- Dataset content:
**********

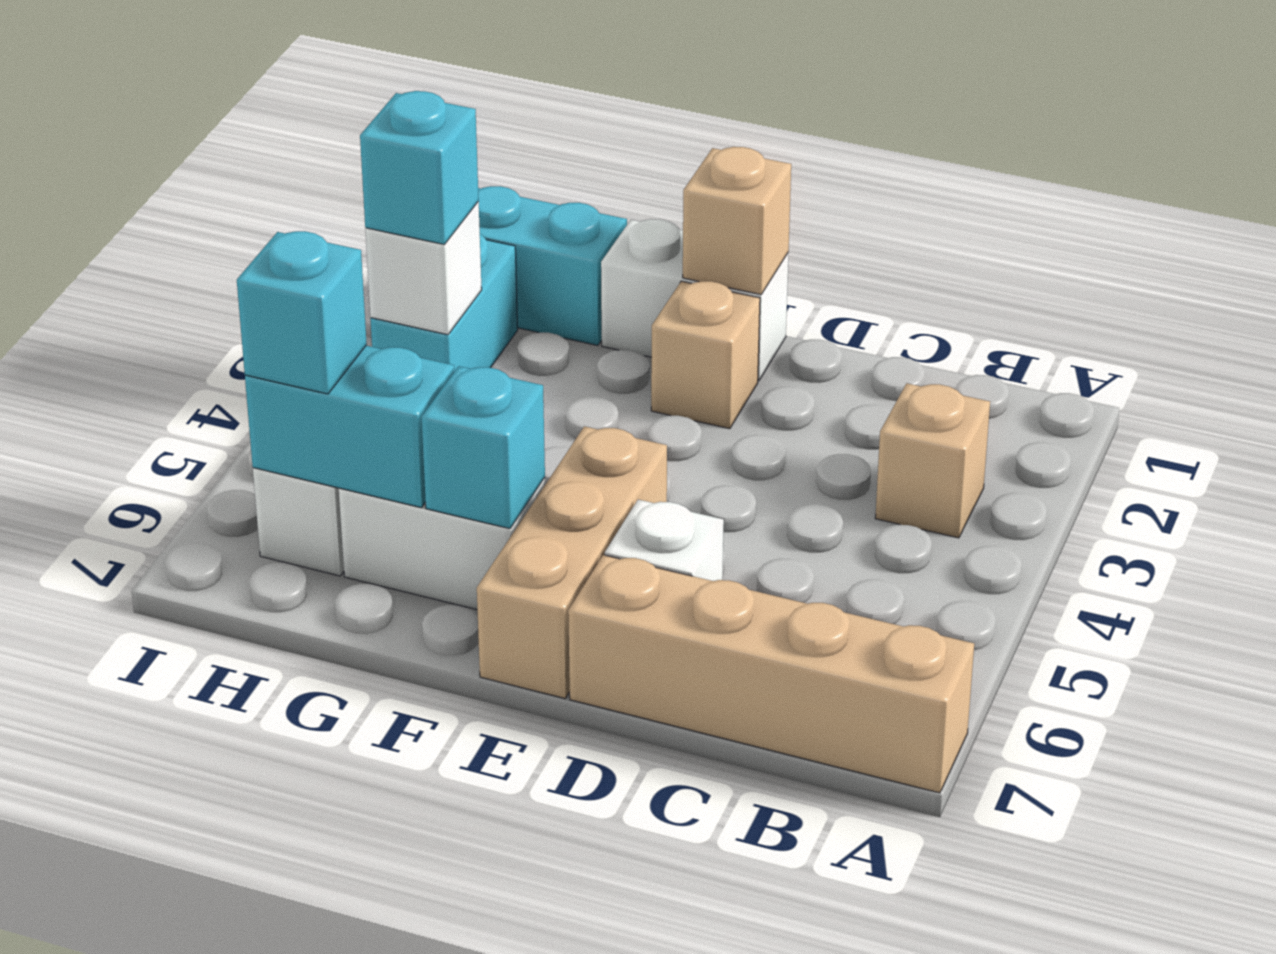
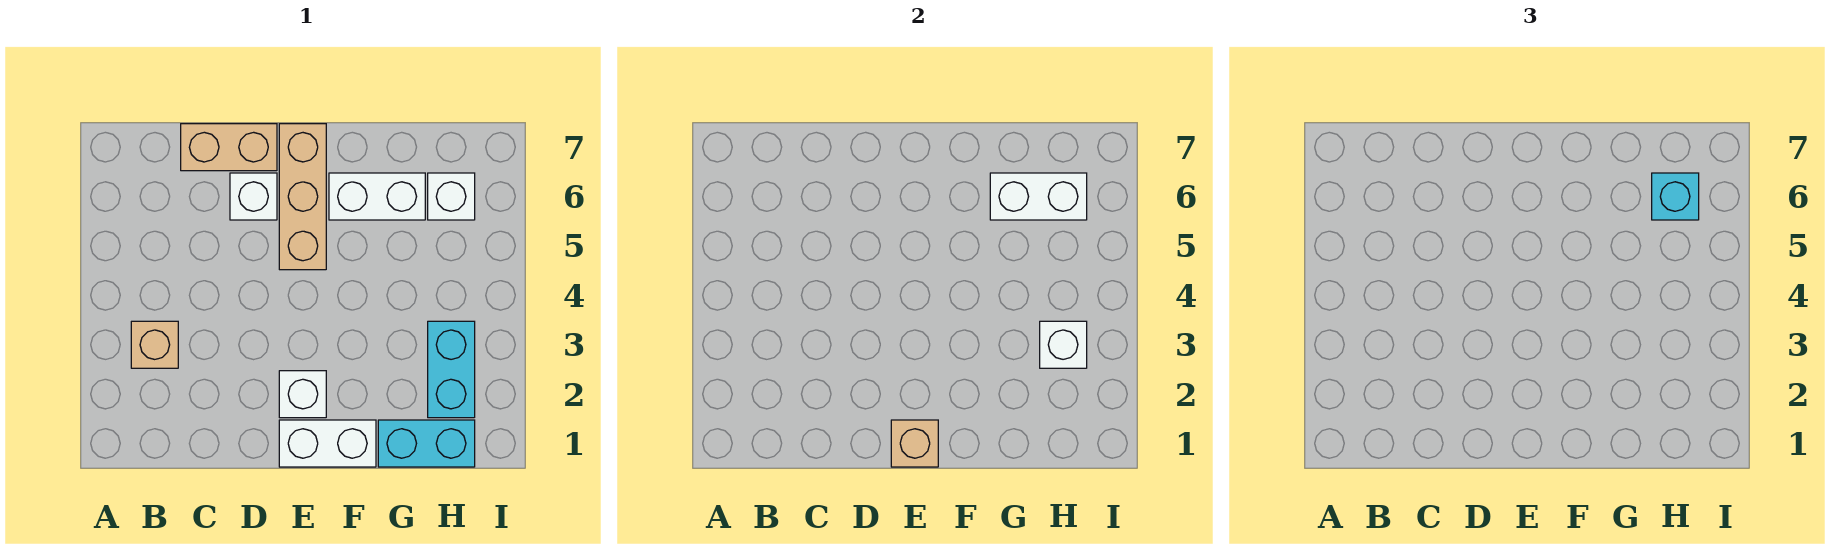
tan 1x4 brick [568,555,974,793] -> tan 1x2 brick [181,124,277,171]
tan 1x1 brick [651,281,760,429] -> white 1x1 brick [279,371,326,418]
cyan 1x1 brick [422,366,545,529] -> none
cyan 1x2 brick [245,346,454,508] -> white 1x2 brick [990,173,1087,220]
cyan 1x1 brick [360,91,479,245] -> none

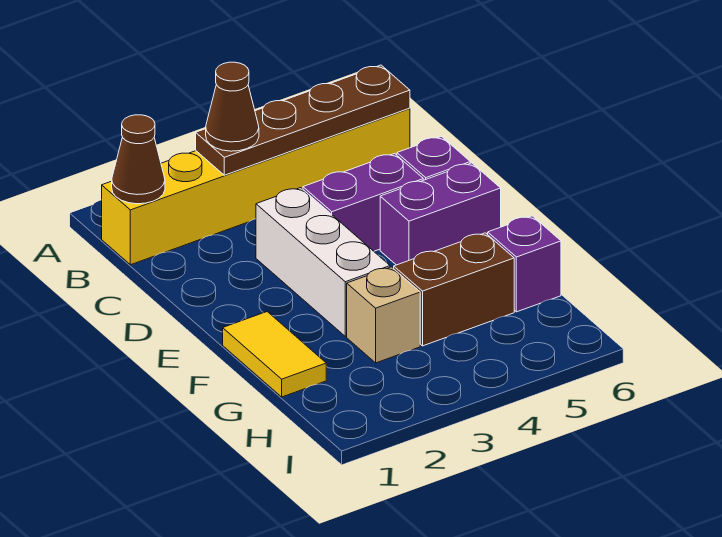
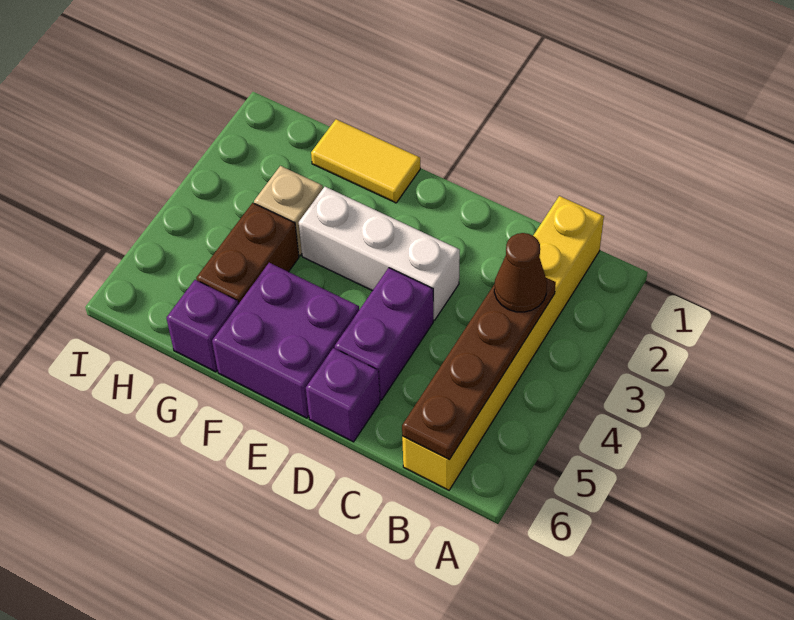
brown 1x1 cone [112,115,165,204] -> none
purple 1x2 brick [380,163,501,265] -> purple 2x2 brick [212,263,359,418]

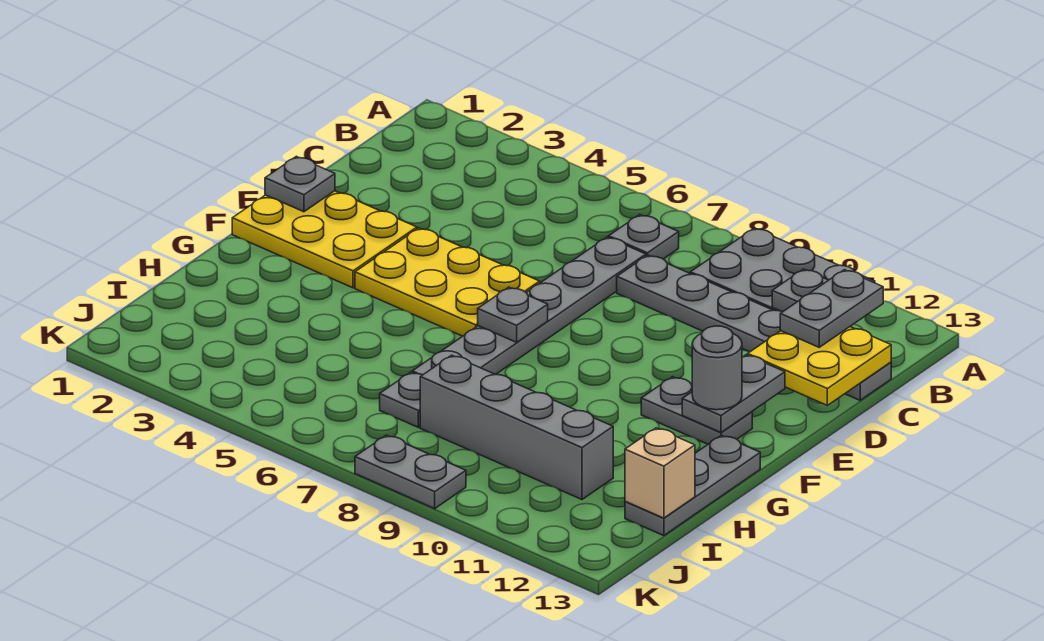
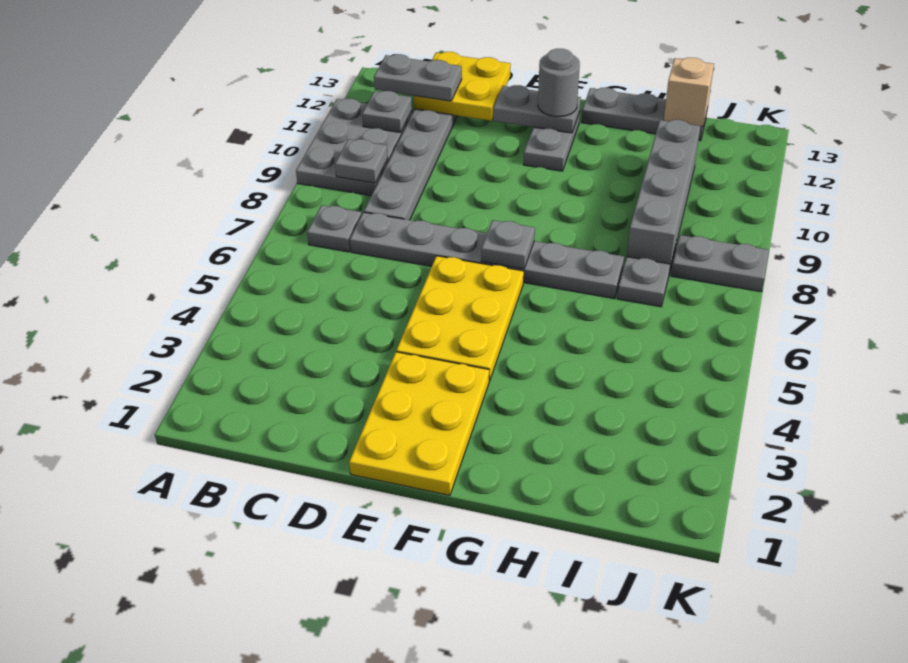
grey 1x1 plate [265,156,335,212] -> grey 1x1 plate moved to [335,139,388,183]
grey 1x2 plate [355,435,466,508] -> grey 1x2 plate turned to [671,235,769,292]

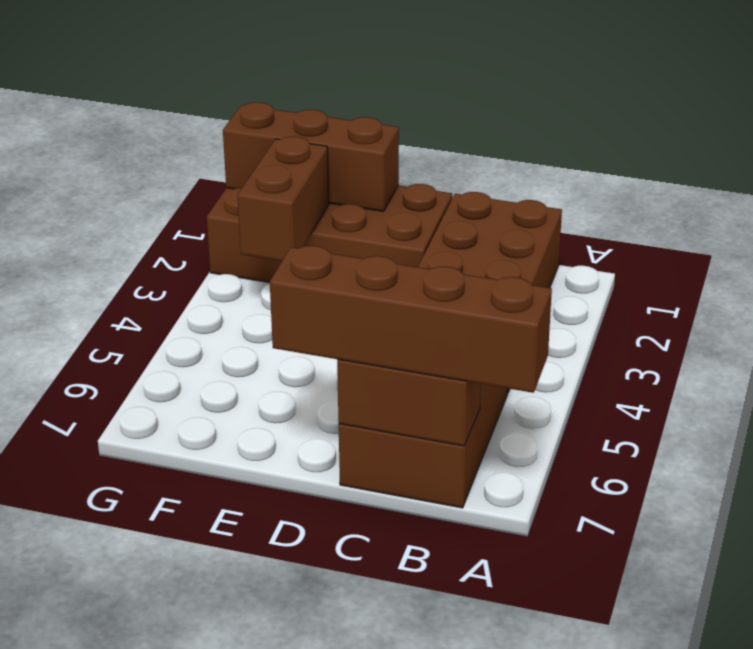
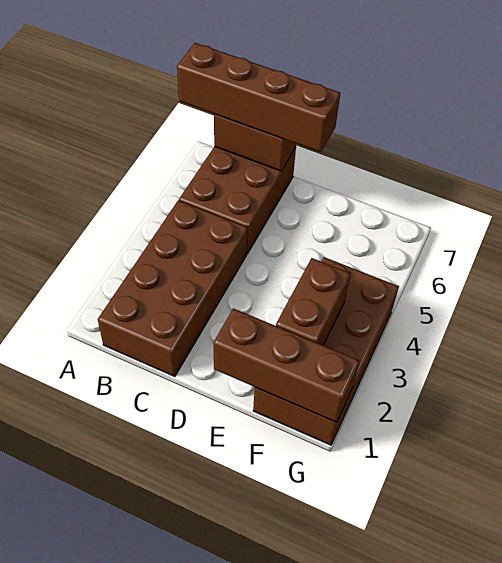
brown 2x4 brick [207,184,452,283] -> brown 2x4 brick turned to [253,257,399,445]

**********

- Brief: Please return all of the entries word for word, excluding the pictures.

- The completed task:
tan 1x4 brick [568,555,974,793] -> tan 1x2 brick [181,124,277,171]
tan 1x1 brick [651,281,760,429] -> white 1x1 brick [279,371,326,418]
cyan 1x1 brick [422,366,545,529] -> none
cyan 1x2 brick [245,346,454,508] -> white 1x2 brick [990,173,1087,220]
cyan 1x1 brick [360,91,479,245] -> none

brown 1x1 cone [112,115,165,204] -> none
purple 1x2 brick [380,163,501,265] -> purple 2x2 brick [212,263,359,418]

grey 1x1 plate [265,156,335,212] -> grey 1x1 plate moved to [335,139,388,183]
grey 1x2 plate [355,435,466,508] -> grey 1x2 plate turned to [671,235,769,292]

brown 2x4 brick [207,184,452,283] -> brown 2x4 brick turned to [253,257,399,445]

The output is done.